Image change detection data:
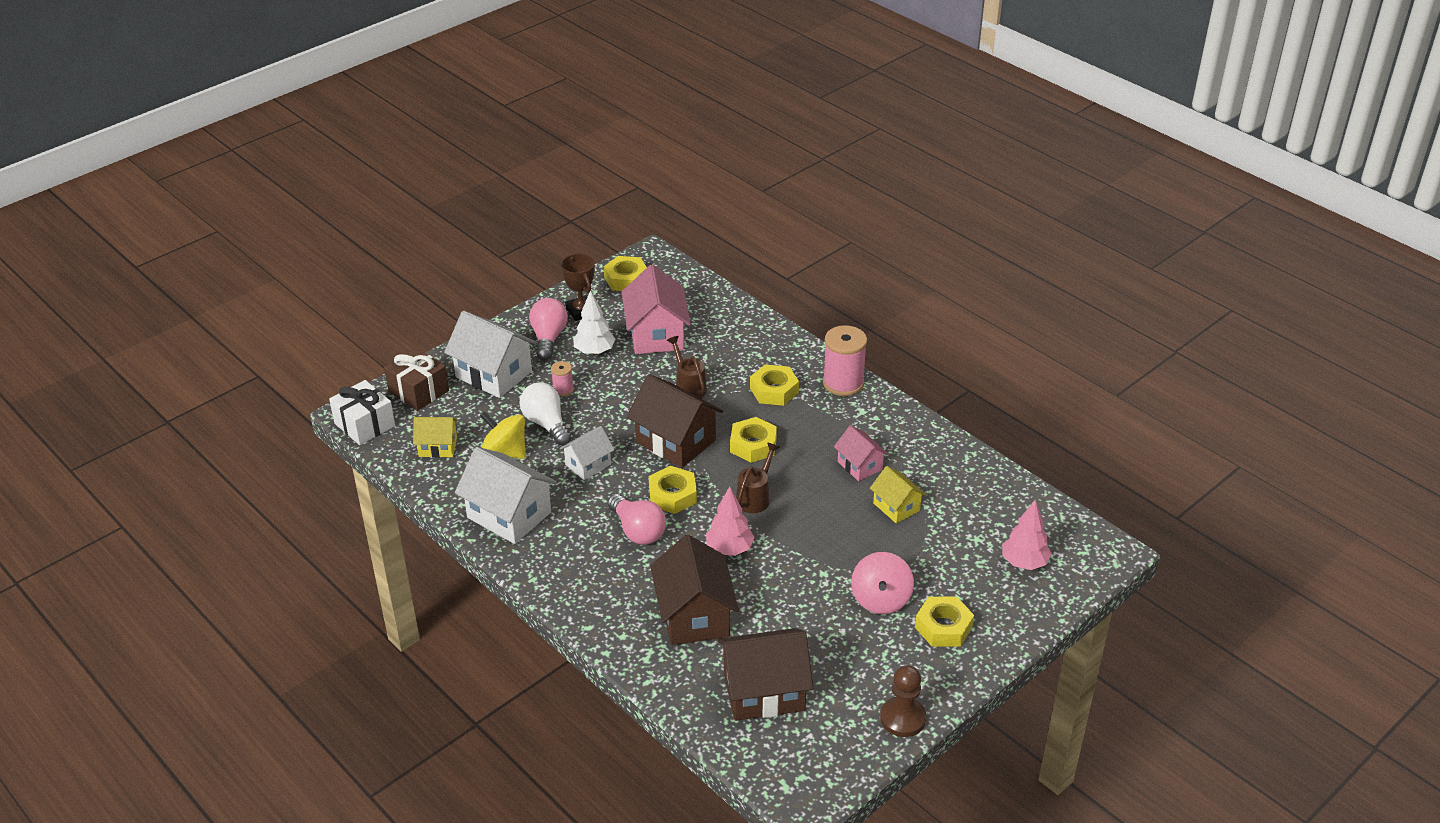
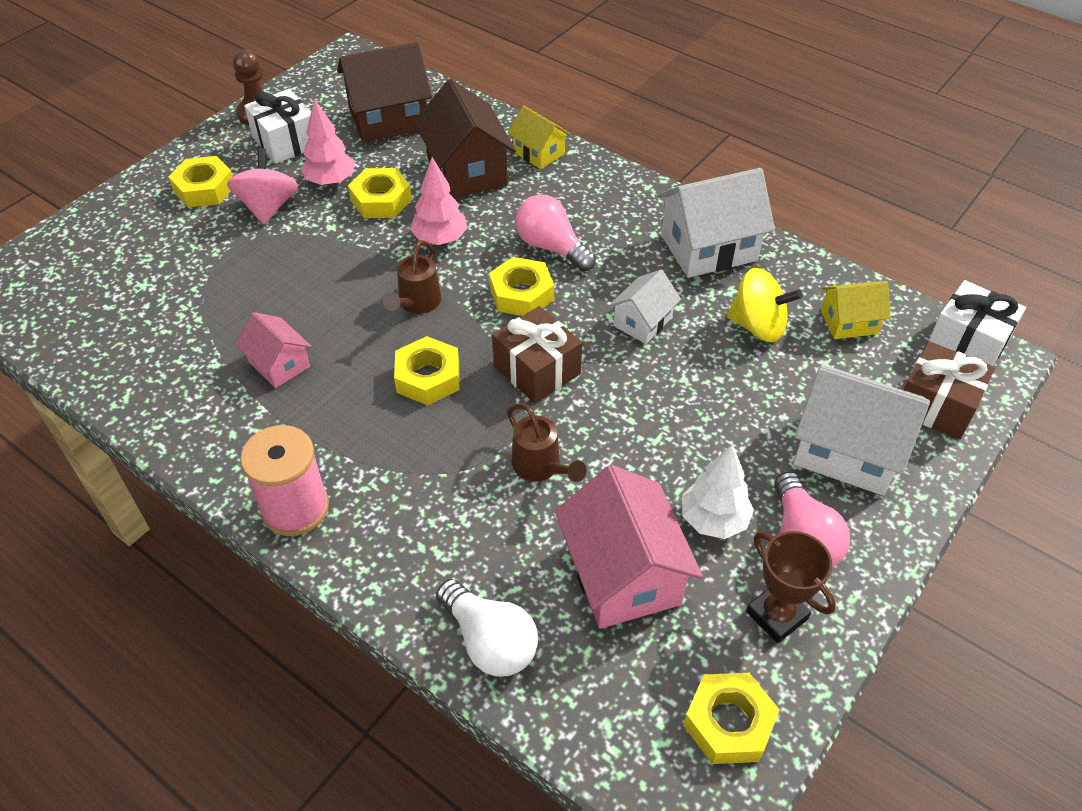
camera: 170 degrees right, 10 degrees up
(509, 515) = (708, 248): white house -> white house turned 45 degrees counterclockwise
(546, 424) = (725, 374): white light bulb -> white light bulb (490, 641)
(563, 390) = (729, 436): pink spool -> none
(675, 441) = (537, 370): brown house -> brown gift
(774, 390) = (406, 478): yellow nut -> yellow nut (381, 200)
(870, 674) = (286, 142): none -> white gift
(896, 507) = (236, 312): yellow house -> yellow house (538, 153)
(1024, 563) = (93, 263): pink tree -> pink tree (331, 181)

**ASSIGNMENT**
Pictures aside, repeat every line of the data above exactly.

**SOLUTION TO THE PROBLEM**
camera: 170 degrees right, 10 degrees up
(509, 515) = (708, 248): white house -> white house turned 45 degrees counterclockwise
(546, 424) = (725, 374): white light bulb -> white light bulb (490, 641)
(563, 390) = (729, 436): pink spool -> none
(675, 441) = (537, 370): brown house -> brown gift
(774, 390) = (406, 478): yellow nut -> yellow nut (381, 200)
(870, 674) = (286, 142): none -> white gift
(896, 507) = (236, 312): yellow house -> yellow house (538, 153)
(1024, 563) = (93, 263): pink tree -> pink tree (331, 181)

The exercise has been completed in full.